Exercise directions »
After locating the line that holds "green capsule [216,468,293,508]", transcribe it and each following line to the end of the records, changing nothing and adding nothing.

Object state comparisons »
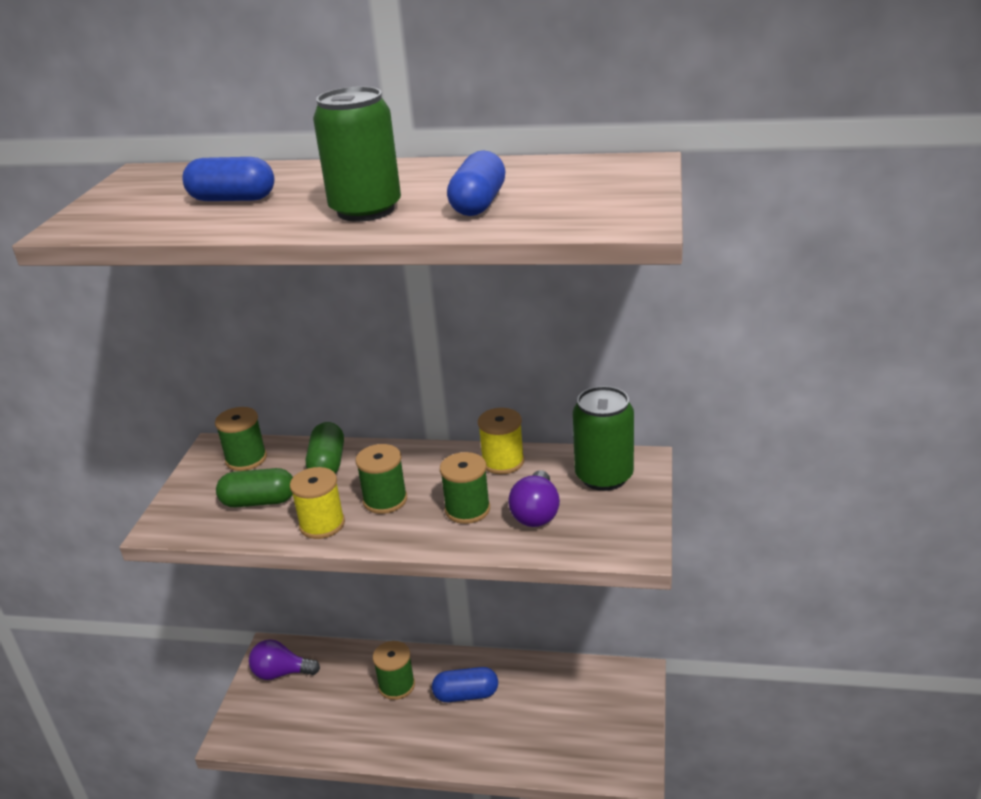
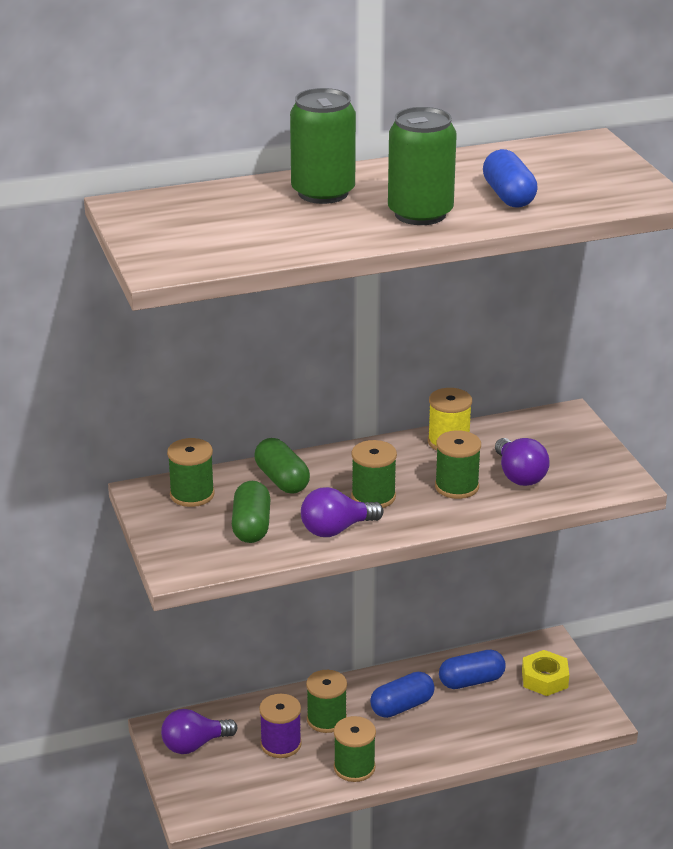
camera: 30 degrees left, 0 degrees up
blue capsule [183,157,274,201] -> blue capsule moved to [439,650,506,689]
green capsule [216,468,293,508] -> green capsule turned 60 degrees counterclockwise [232,481,270,543]
yellow spool [290,467,345,539] -> purple light bulb [301,487,384,537]
green can [573,386,634,491] -> green can moved to [290,88,356,204]
none -> purple spool [259,694,302,758]
none -> green spool [334,716,376,782]
none -> yellow nut [522,650,569,696]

Answer section »
green capsule [216,468,293,508] -> green capsule turned 60 degrees counterclockwise [232,481,270,543]
yellow spool [290,467,345,539] -> purple light bulb [301,487,384,537]
green can [573,386,634,491] -> green can moved to [290,88,356,204]
none -> purple spool [259,694,302,758]
none -> green spool [334,716,376,782]
none -> yellow nut [522,650,569,696]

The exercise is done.